• ABOUT THIS EXERCISE: For the records below, report how many lines include the string "board", leaving out everything except the number.
• • • •
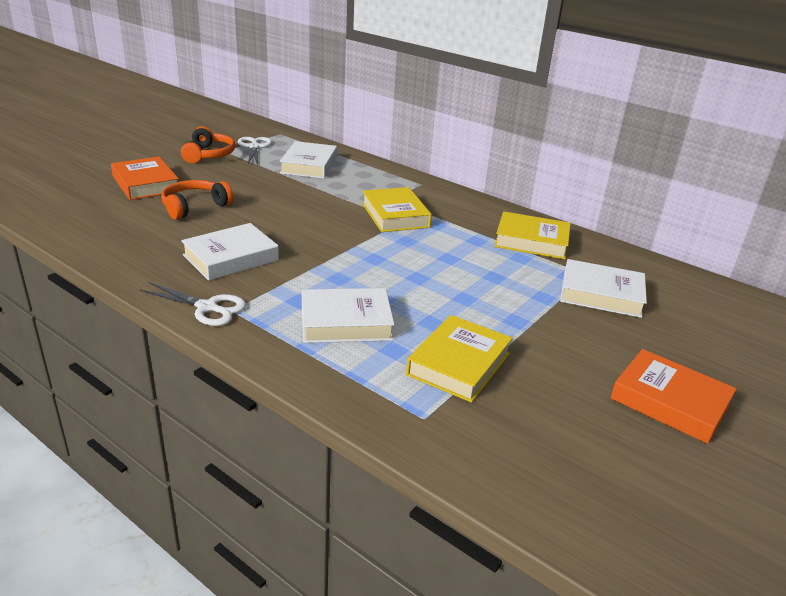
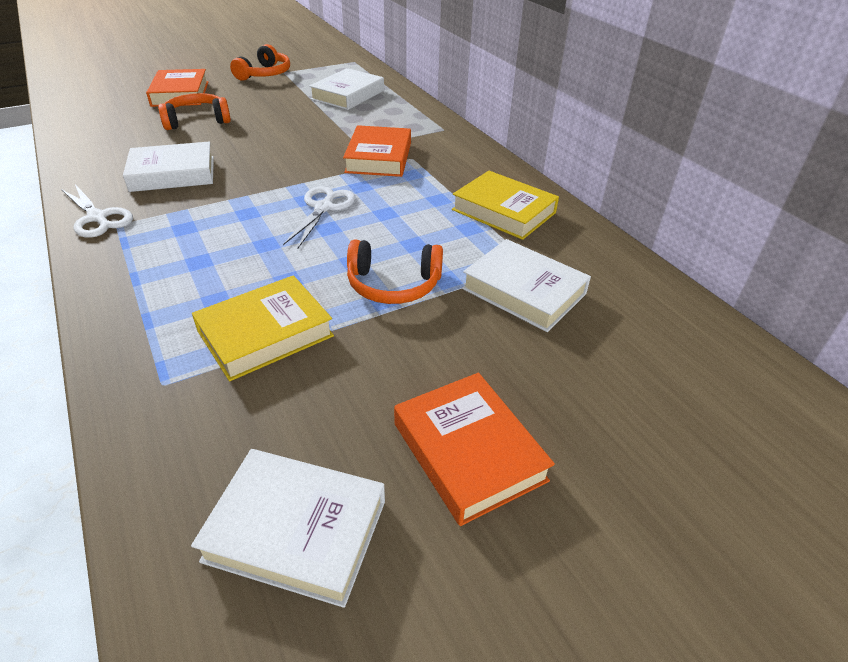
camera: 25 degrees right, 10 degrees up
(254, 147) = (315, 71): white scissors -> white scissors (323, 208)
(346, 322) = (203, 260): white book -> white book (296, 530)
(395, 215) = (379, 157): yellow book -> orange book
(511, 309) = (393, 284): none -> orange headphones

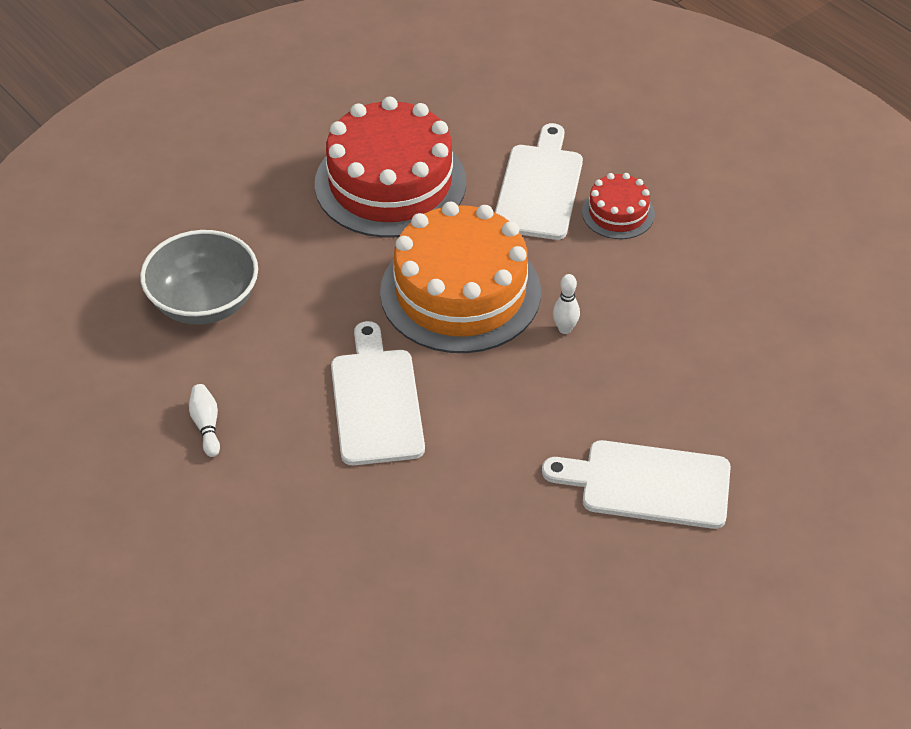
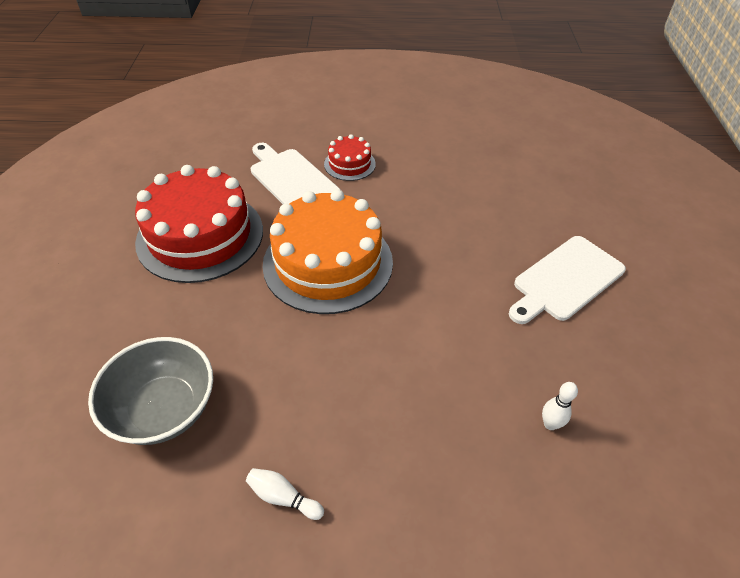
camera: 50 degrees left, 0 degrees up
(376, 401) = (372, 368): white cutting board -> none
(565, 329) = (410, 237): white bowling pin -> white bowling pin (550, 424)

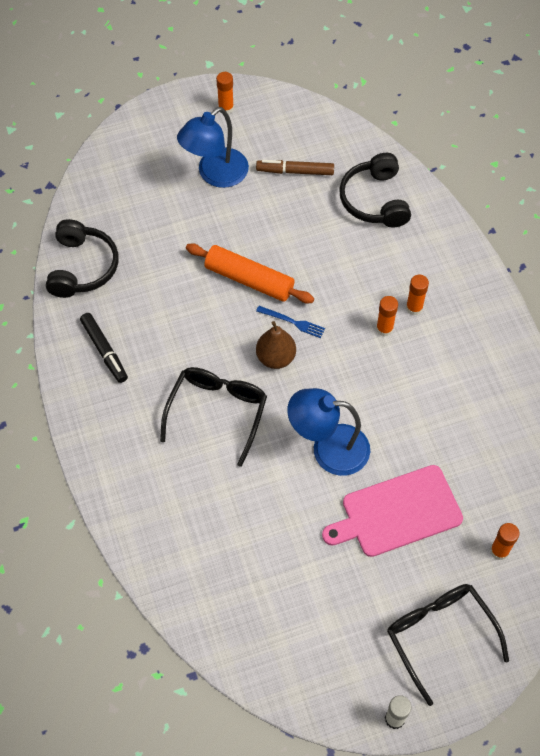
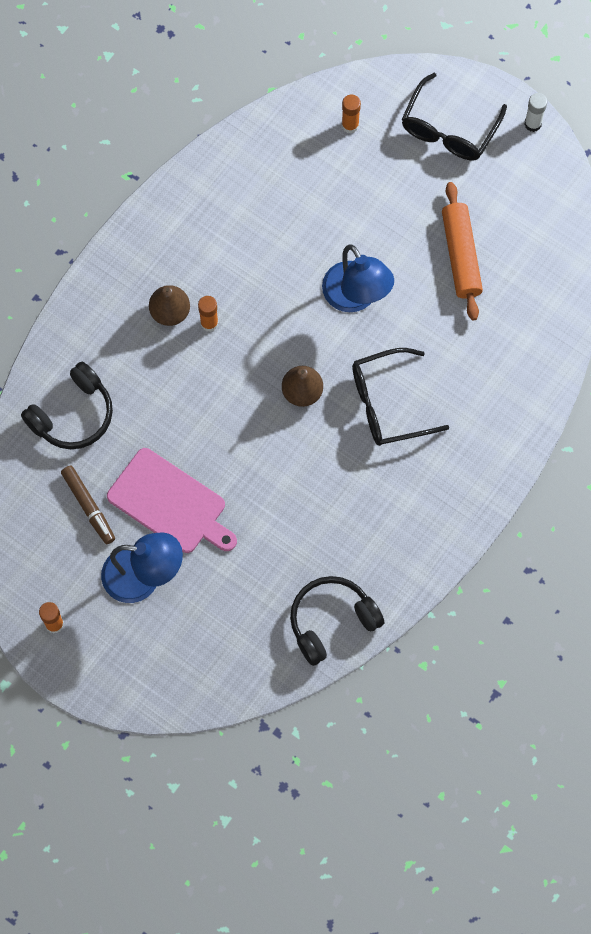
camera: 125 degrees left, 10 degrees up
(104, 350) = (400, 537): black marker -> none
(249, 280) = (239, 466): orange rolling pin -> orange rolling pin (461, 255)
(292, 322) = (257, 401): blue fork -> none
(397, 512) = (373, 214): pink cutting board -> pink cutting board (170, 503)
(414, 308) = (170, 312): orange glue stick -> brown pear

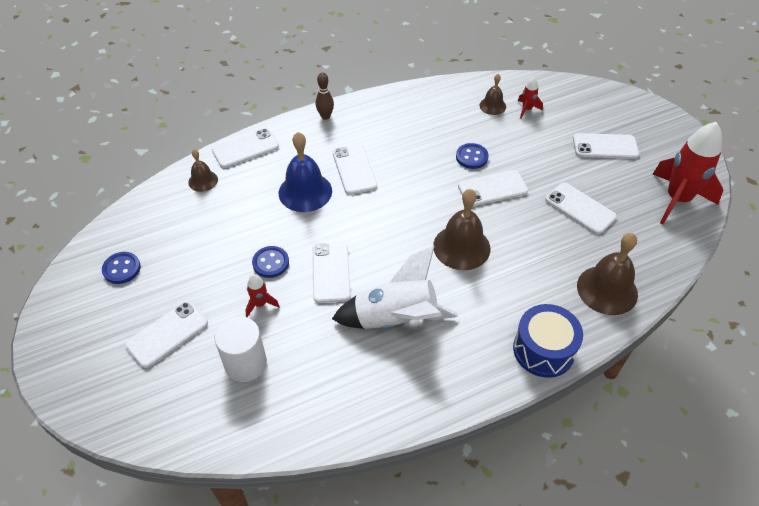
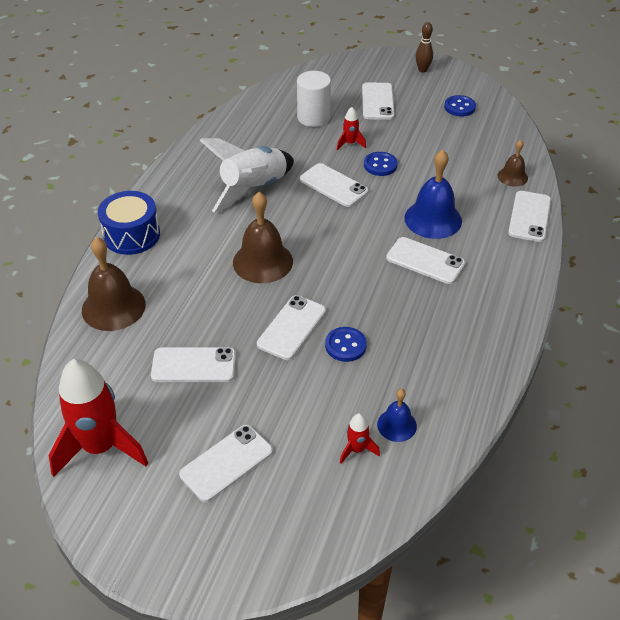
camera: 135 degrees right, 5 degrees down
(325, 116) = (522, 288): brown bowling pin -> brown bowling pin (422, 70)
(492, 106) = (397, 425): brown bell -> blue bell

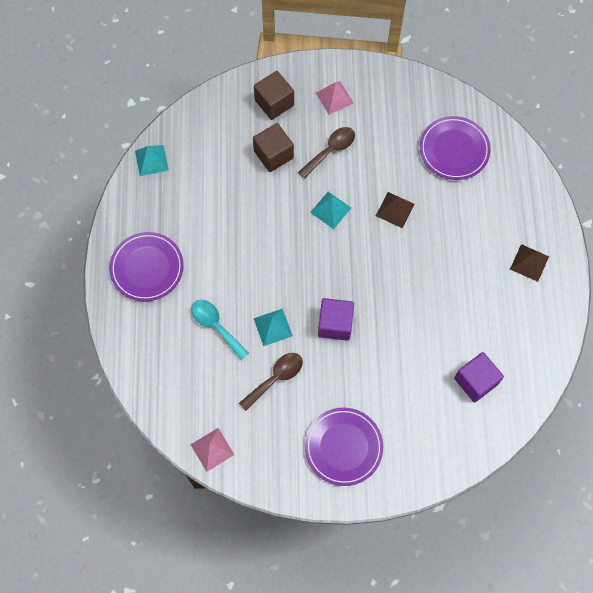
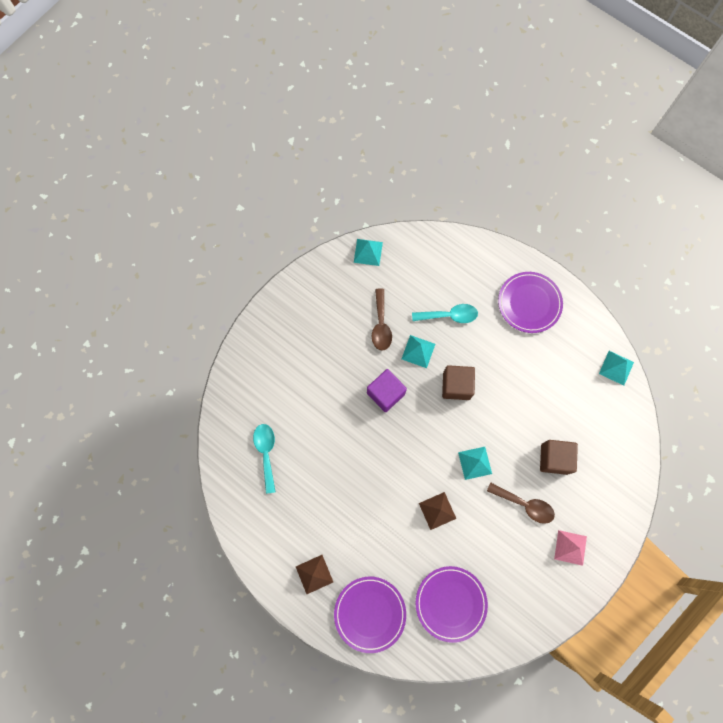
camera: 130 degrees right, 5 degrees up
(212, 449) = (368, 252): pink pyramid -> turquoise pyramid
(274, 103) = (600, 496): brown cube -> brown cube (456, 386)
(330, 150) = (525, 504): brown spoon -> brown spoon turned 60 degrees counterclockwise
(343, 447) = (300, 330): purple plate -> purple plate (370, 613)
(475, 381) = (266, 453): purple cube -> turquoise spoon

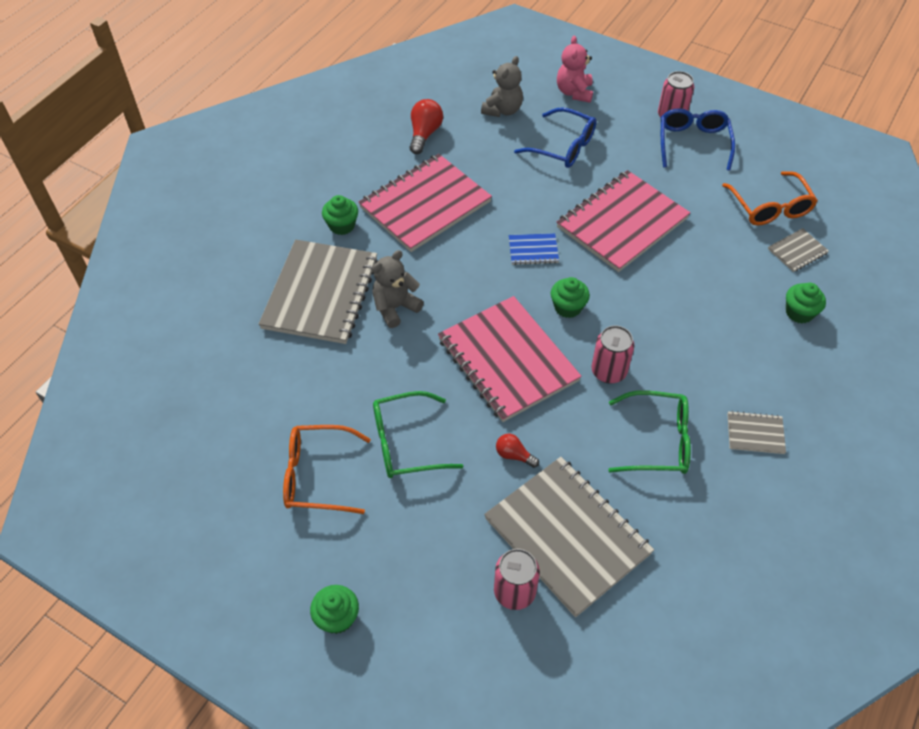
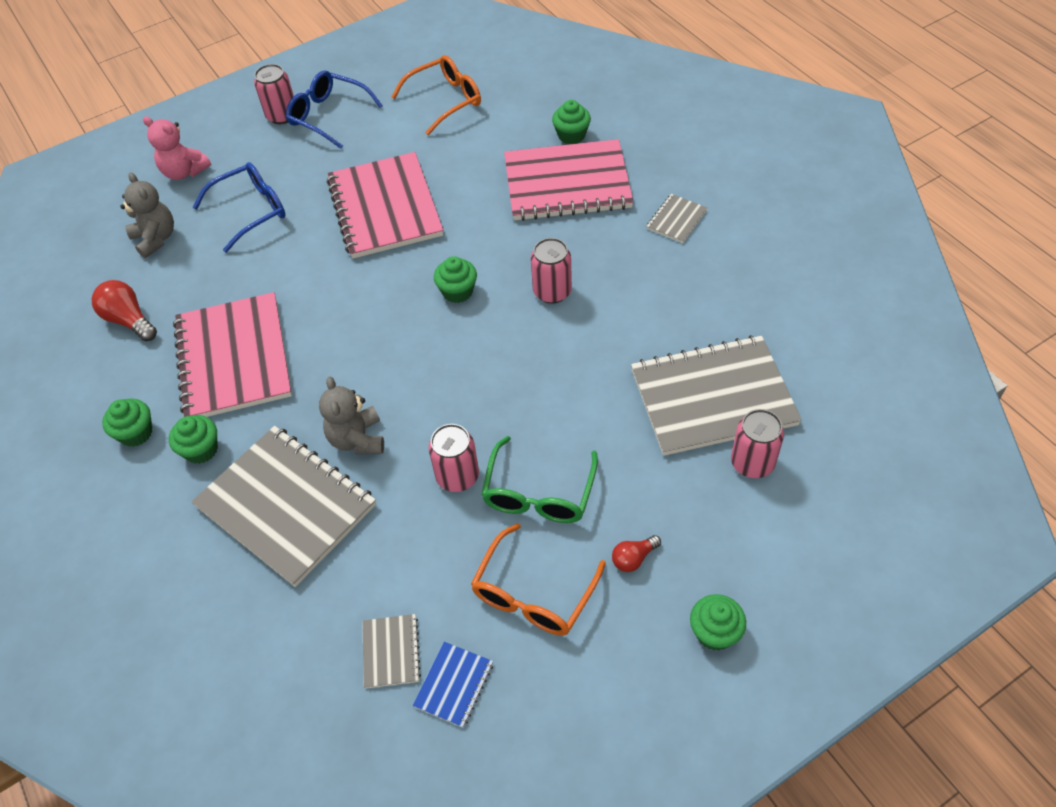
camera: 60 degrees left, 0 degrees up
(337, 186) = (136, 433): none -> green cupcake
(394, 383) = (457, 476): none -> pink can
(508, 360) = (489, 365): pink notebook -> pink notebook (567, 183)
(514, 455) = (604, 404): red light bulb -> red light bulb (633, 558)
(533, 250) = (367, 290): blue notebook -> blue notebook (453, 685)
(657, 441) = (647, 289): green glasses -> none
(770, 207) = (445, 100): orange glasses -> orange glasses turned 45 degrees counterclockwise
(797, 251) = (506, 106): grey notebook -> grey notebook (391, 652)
• • • •
• SOLUTION BELOW: 2